- Work request:
From the line containing "RFID pin MOSI: D13 -> D4" through the last line of the records below, output every line exactly, both ends included, except the pictures.

Source material Start Marker

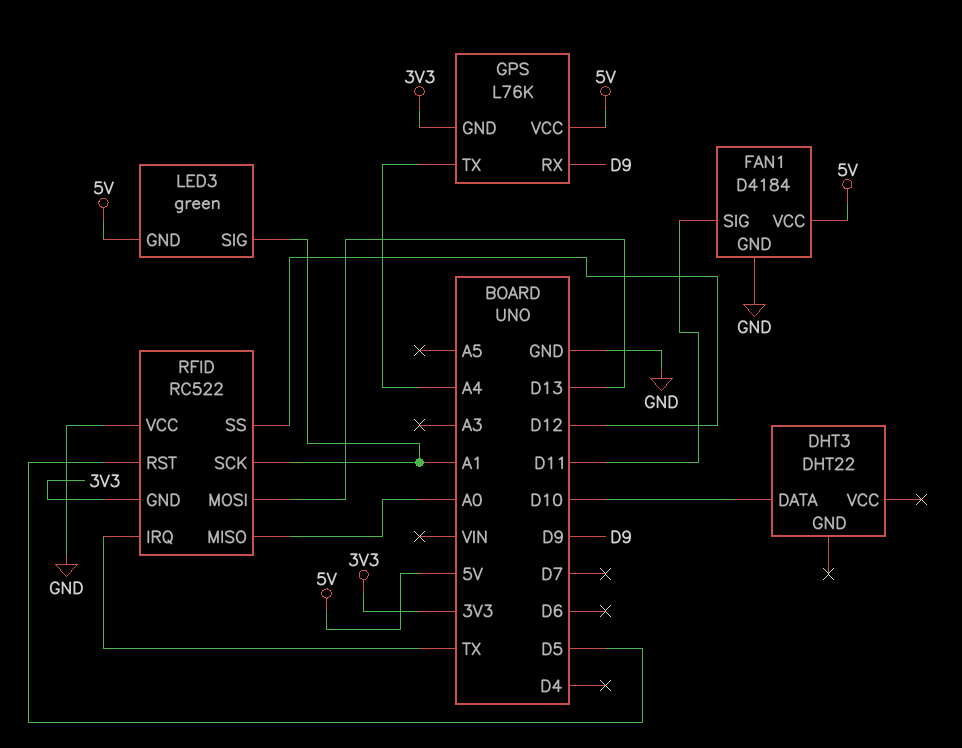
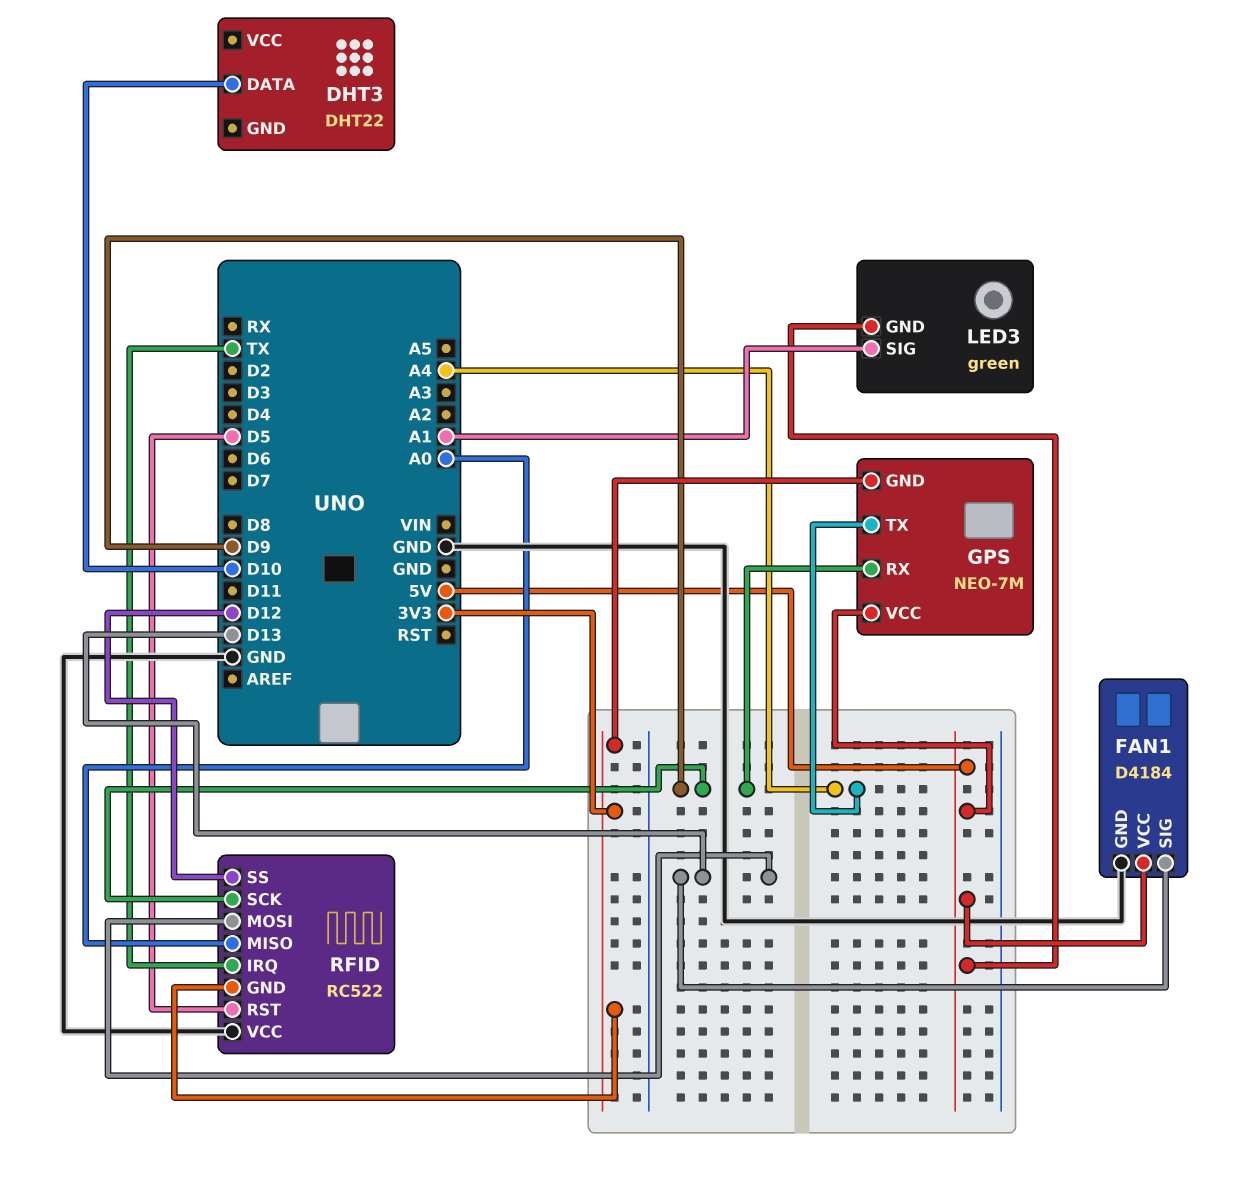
FAN1 pin SIG: D11 -> D13
GPS: L76K -> NEO-7M
RFID pin SCK: A1 -> D9

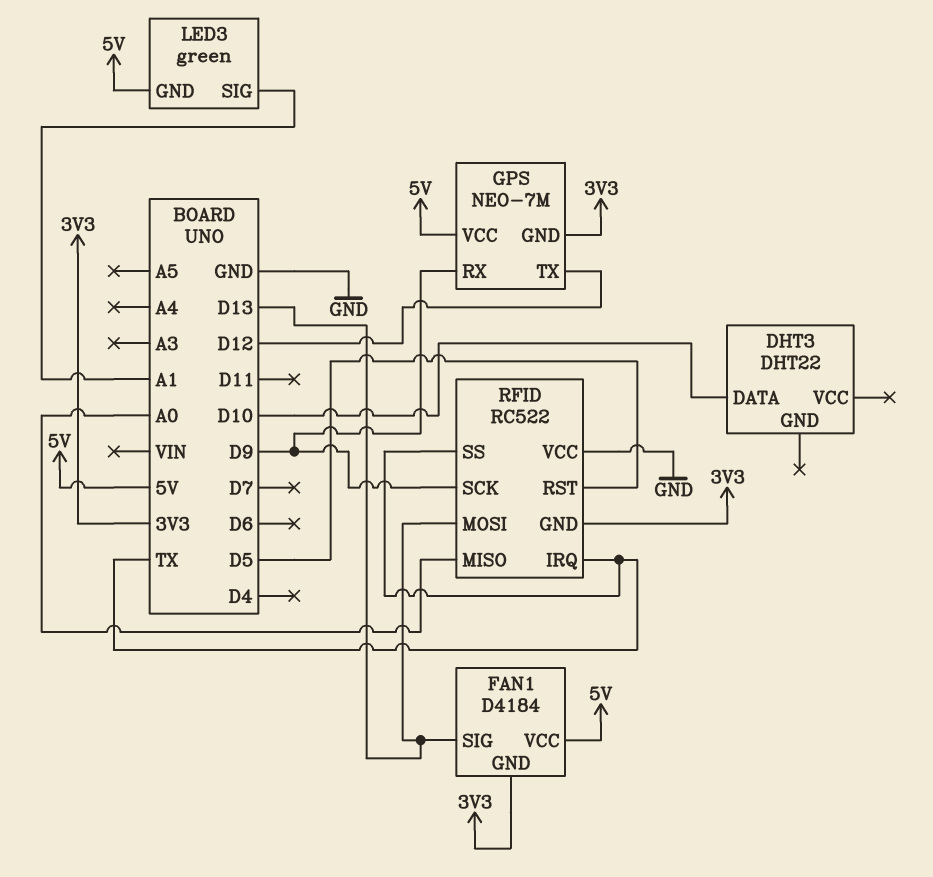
FAN1 pin GND: GND -> 3V3
GPS pin TX: A4 -> D12
RFID pin SS: D12 -> TX

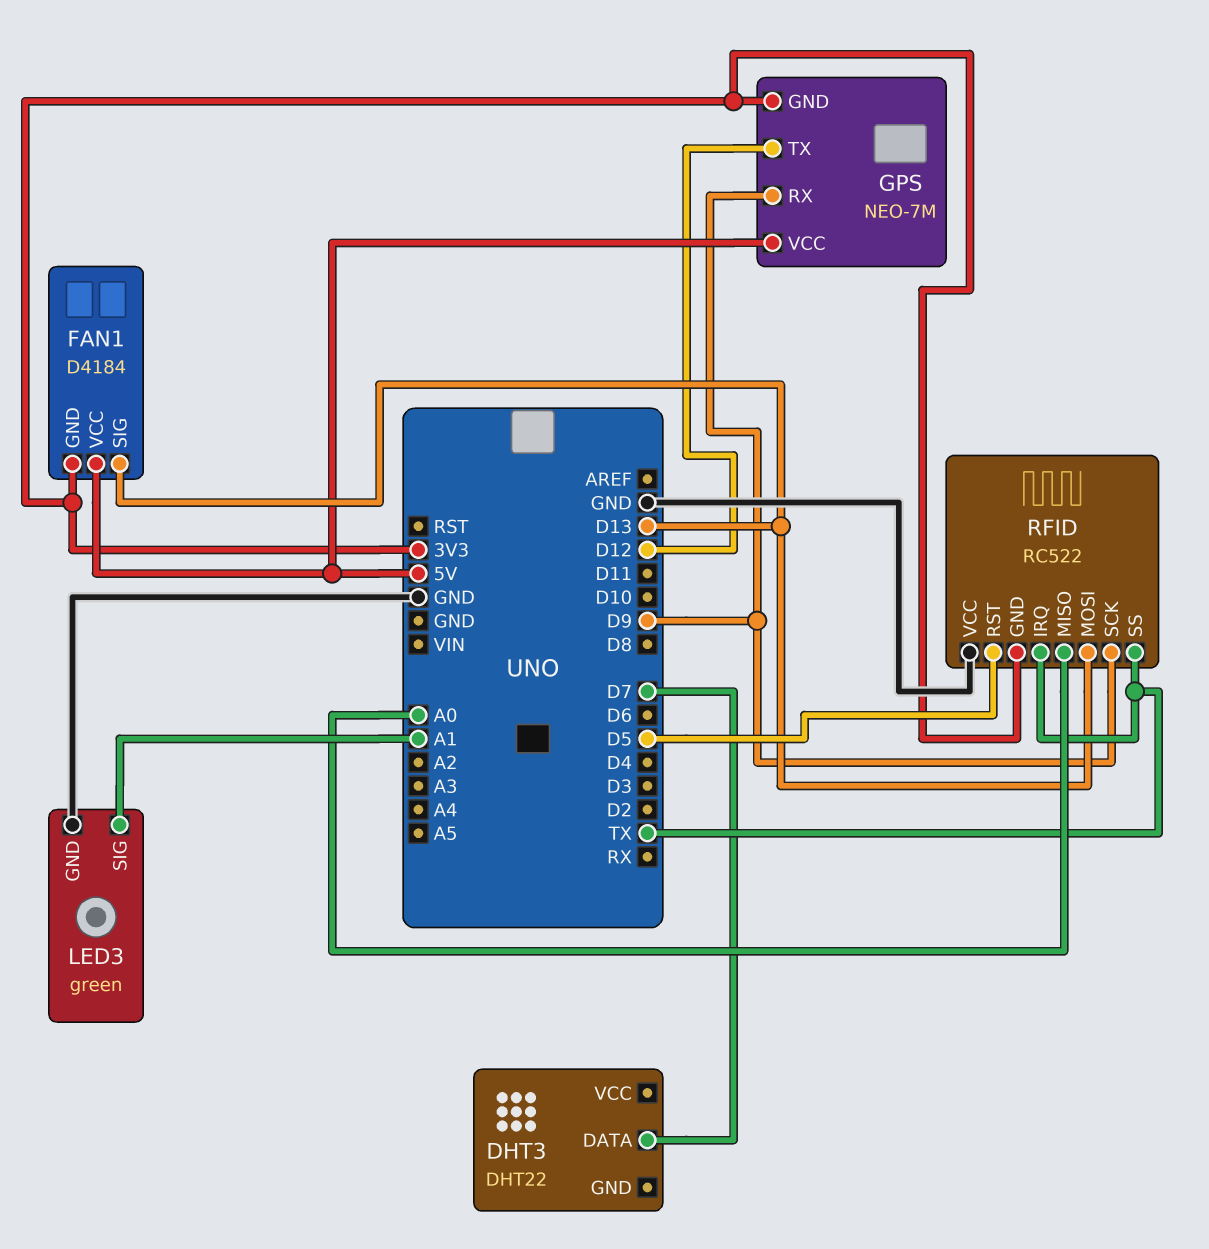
DHT3 pin DATA: D10 -> D7
LED3 pin GND: 5V -> GND

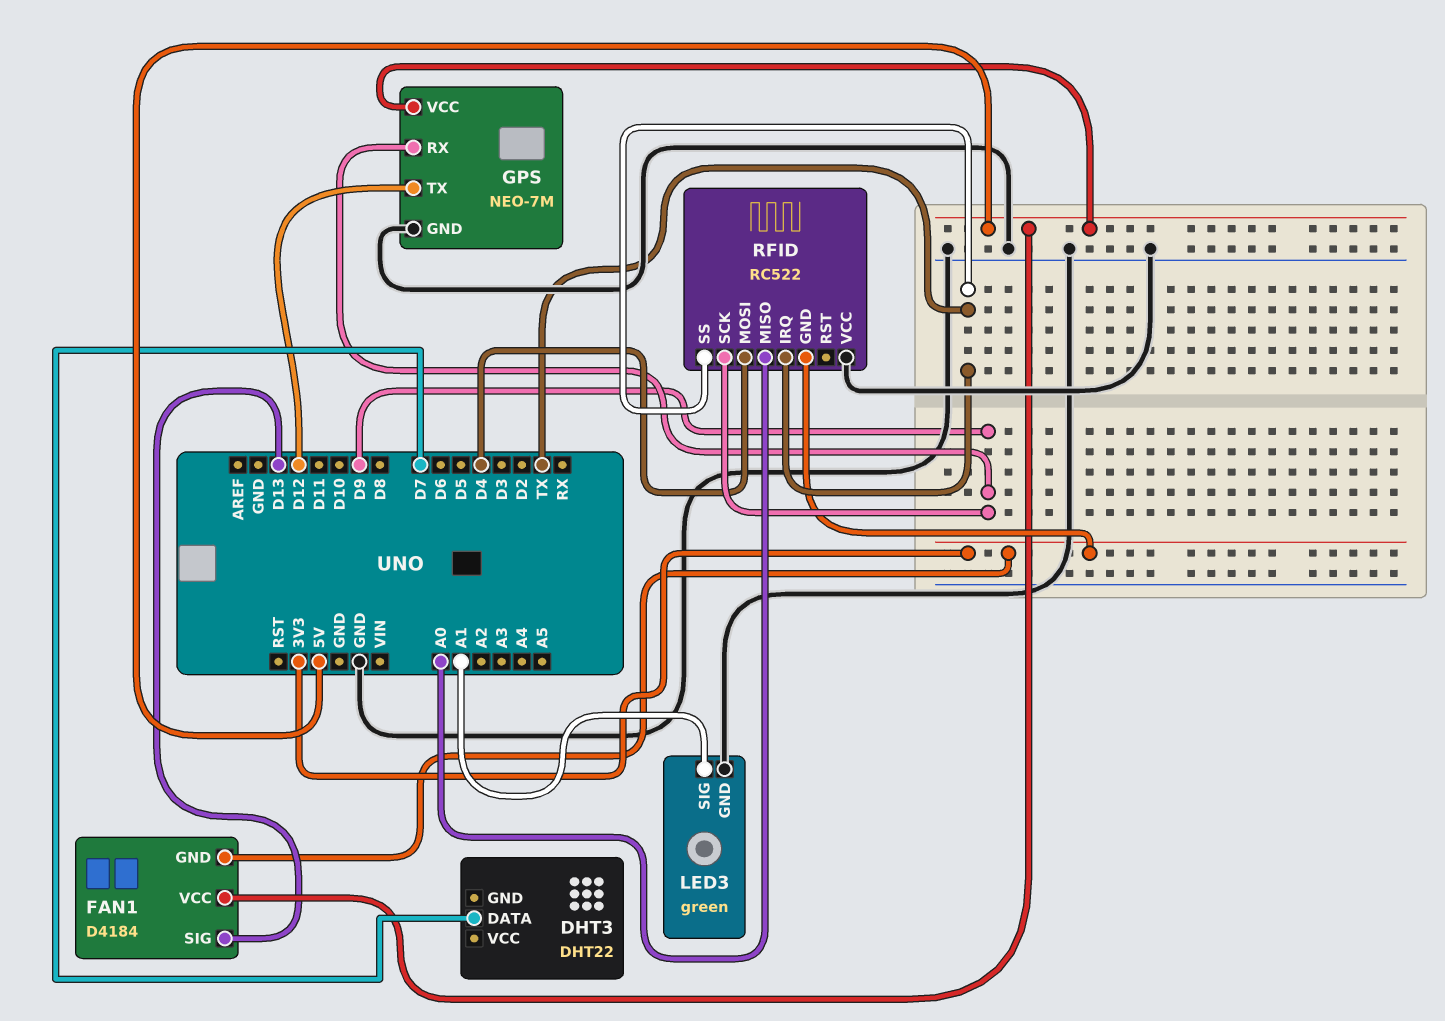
GPS pin GND: 3V3 -> GND
RFID pin MOSI: D13 -> D4
RFID pin RST: D5 -> none

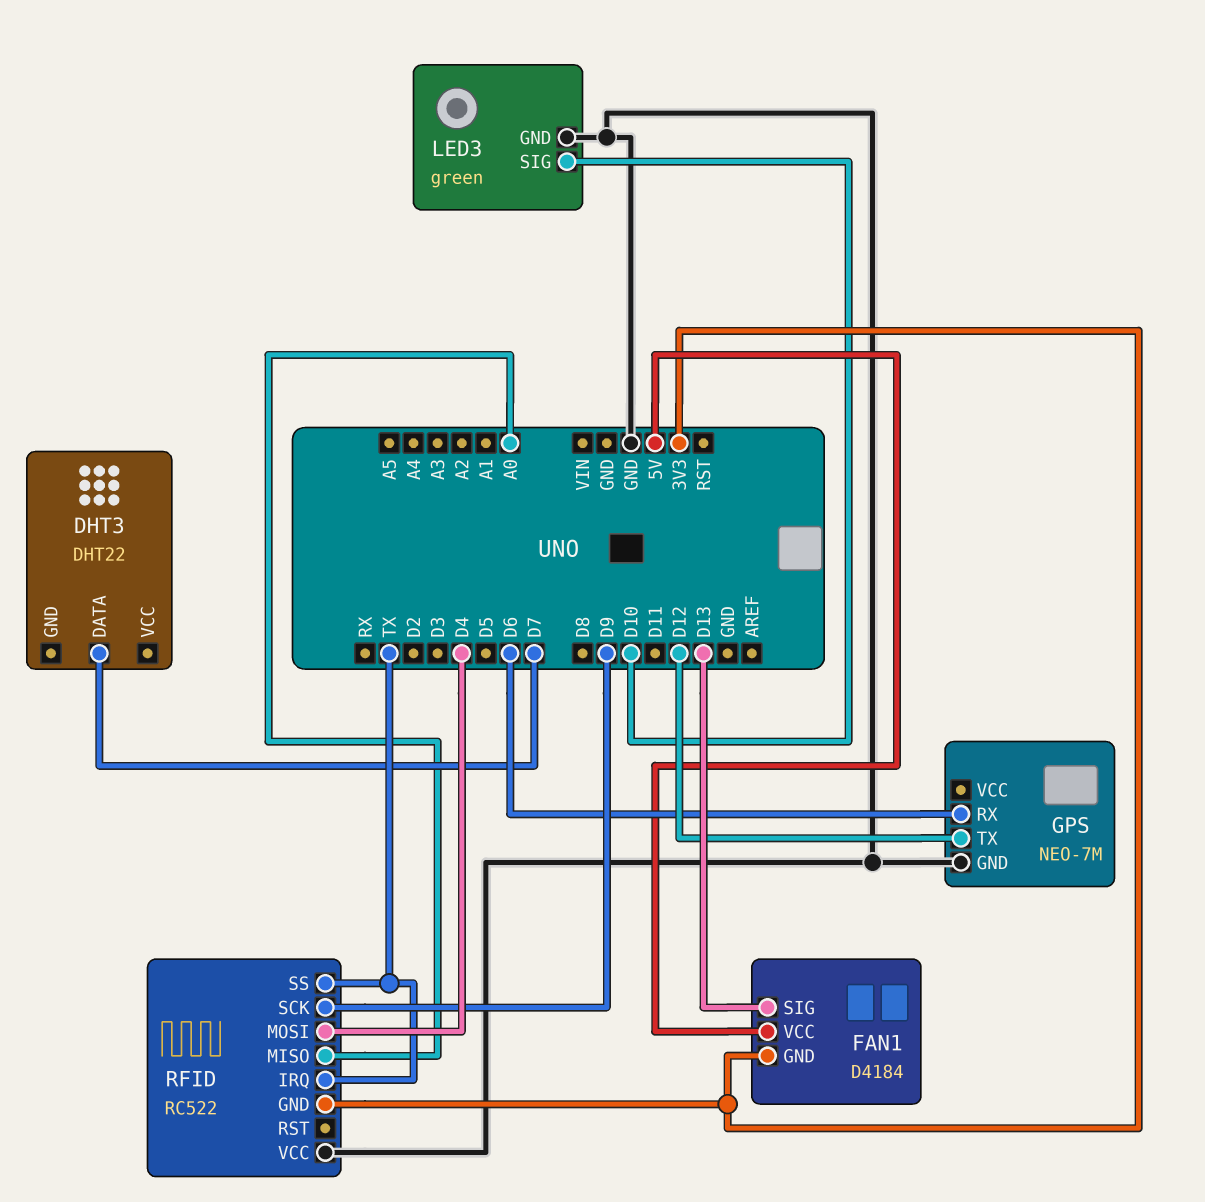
GPS pin RX: D9 -> D6
GPS pin VCC: 5V -> none
LED3 pin SIG: A1 -> D10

Source material End Marker

- Exercise answer:
RFID pin MOSI: D13 -> D4
RFID pin RST: D5 -> none

GPS pin RX: D9 -> D6
GPS pin VCC: 5V -> none
LED3 pin SIG: A1 -> D10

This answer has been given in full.